→ **ACTIVITY**
Bring together all lines of the material below that contain the string "minus".

⁂

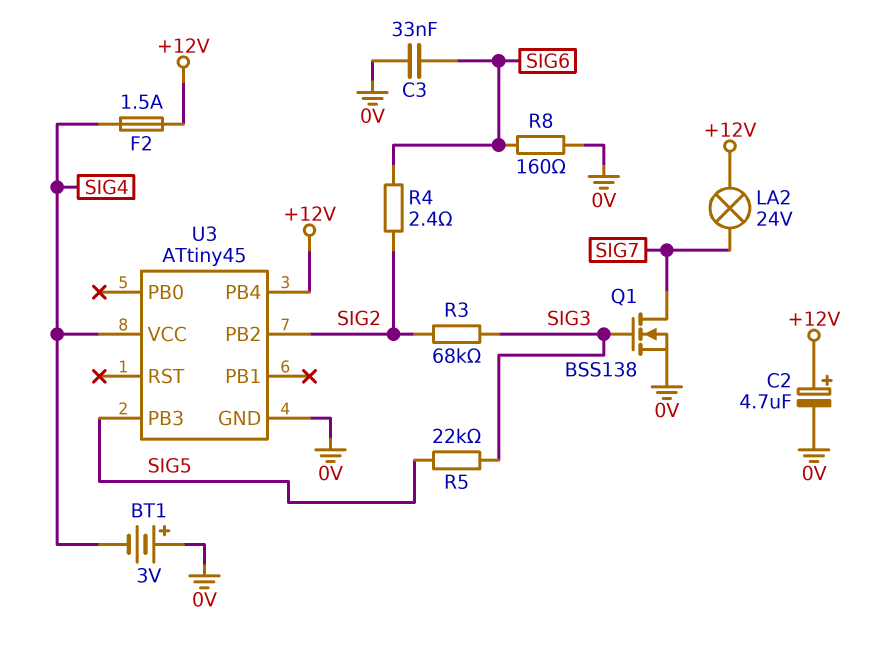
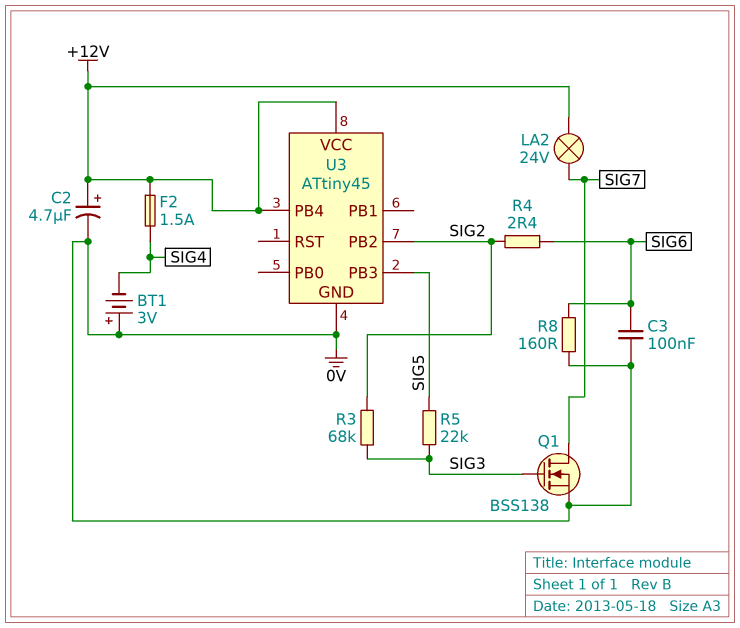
C3: 33nF (0V, SIG6) -> 100nF (0V, SIG6)
U3 pin VCC: SIG4 -> +12V

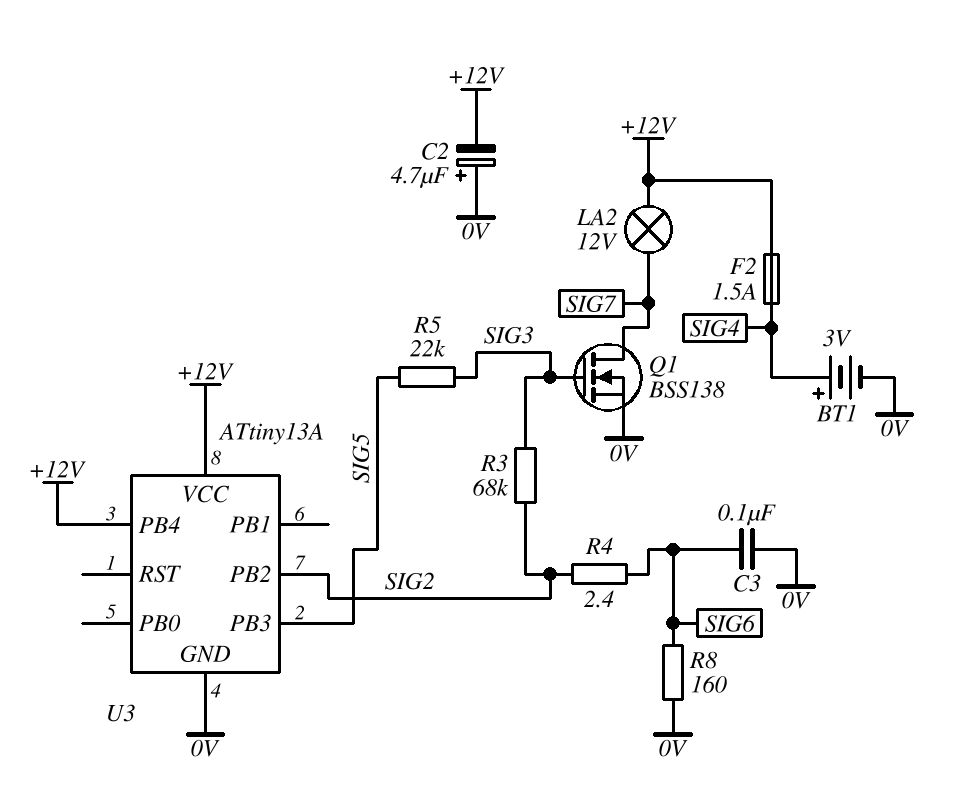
BT1: 3V (plus 0V, minus SIG4) -> 3V (plus SIG4, minus 0V)
C2: 4.7uF (plus +12V, minus 0V) -> 4.7uF (plus 0V, minus +12V)
LA2: lamp 24V (+12V, SIG7) -> lamp 12V (+12V, SIG7)
U3: ATtiny45 -> ATtiny13A

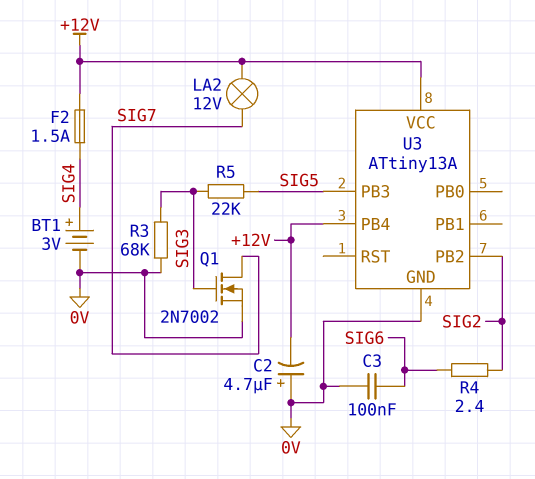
Q1: NMOS BSS138 (G SIG3, D SIG7, S 0V) -> NMOS 2N7002 (G SIG3, D SIG7, S 0V)
R3: 68k (SIG2, SIG3) -> 68k (0V, SIG3)
R8: 160 (0V, SIG6) -> none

⁂

→ **TASK RESULT**
BT1: 3V (plus 0V, minus SIG4) -> 3V (plus SIG4, minus 0V)
C2: 4.7uF (plus +12V, minus 0V) -> 4.7uF (plus 0V, minus +12V)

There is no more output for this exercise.